### Exercise objective:
The lines from the beginning of the records below through the one holding "replaced | green" are to be copied exactly; leave the pictures out.

++++ Input records ++++

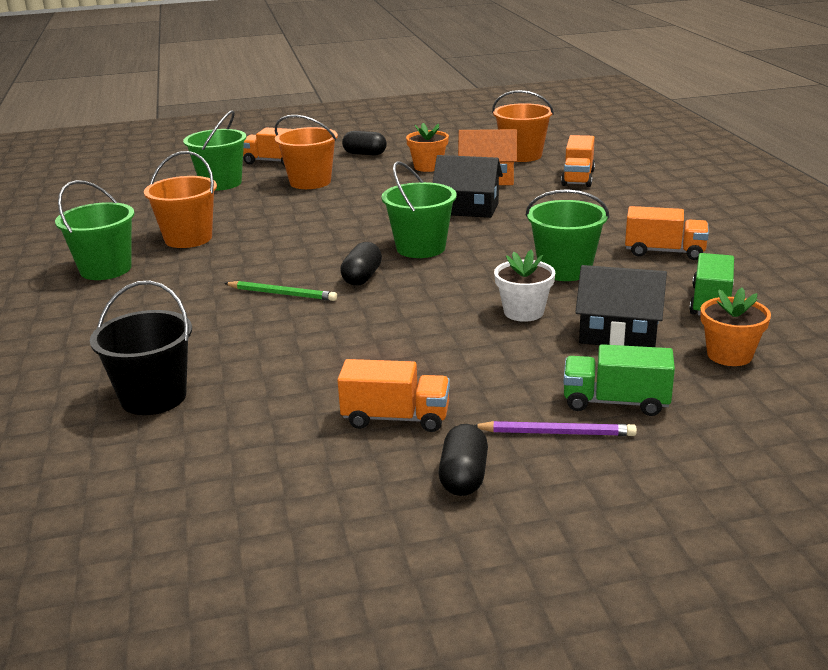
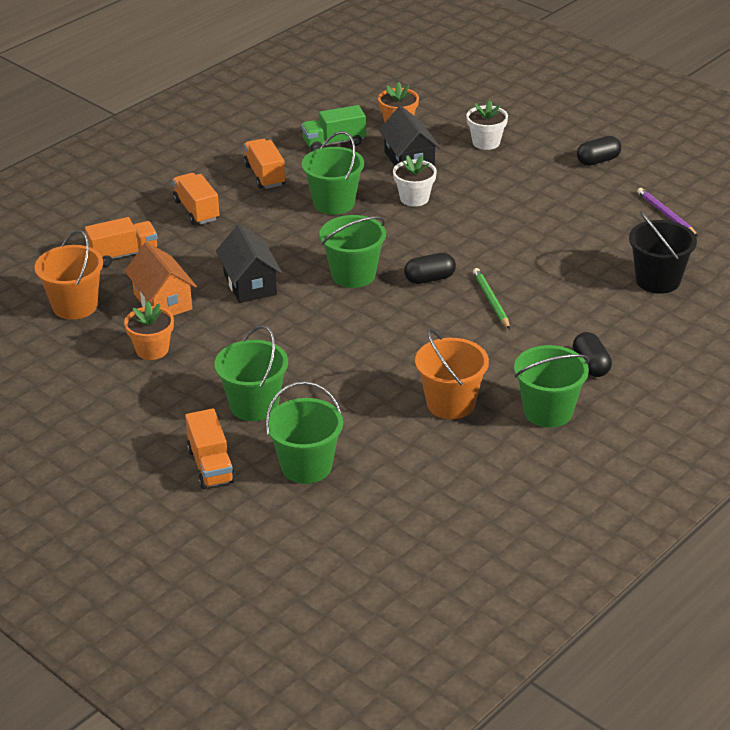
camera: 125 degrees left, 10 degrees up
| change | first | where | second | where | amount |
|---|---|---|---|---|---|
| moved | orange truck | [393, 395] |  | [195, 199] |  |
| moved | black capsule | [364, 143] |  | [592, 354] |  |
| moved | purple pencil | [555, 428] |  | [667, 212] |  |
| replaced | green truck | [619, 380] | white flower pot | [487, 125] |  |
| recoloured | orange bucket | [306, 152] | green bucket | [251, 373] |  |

++++

### Exercise response:
camera: 125 degrees left, 10 degrees up
| change | first | where | second | where | amount |
|---|---|---|---|---|---|
| moved | orange truck | [393, 395] |  | [195, 199] |  |
| moved | black capsule | [364, 143] |  | [592, 354] |  |
| moved | purple pencil | [555, 428] |  | [667, 212] |  |
| replaced | green truck | [619, 380] | white flower pot | [487, 125] |  |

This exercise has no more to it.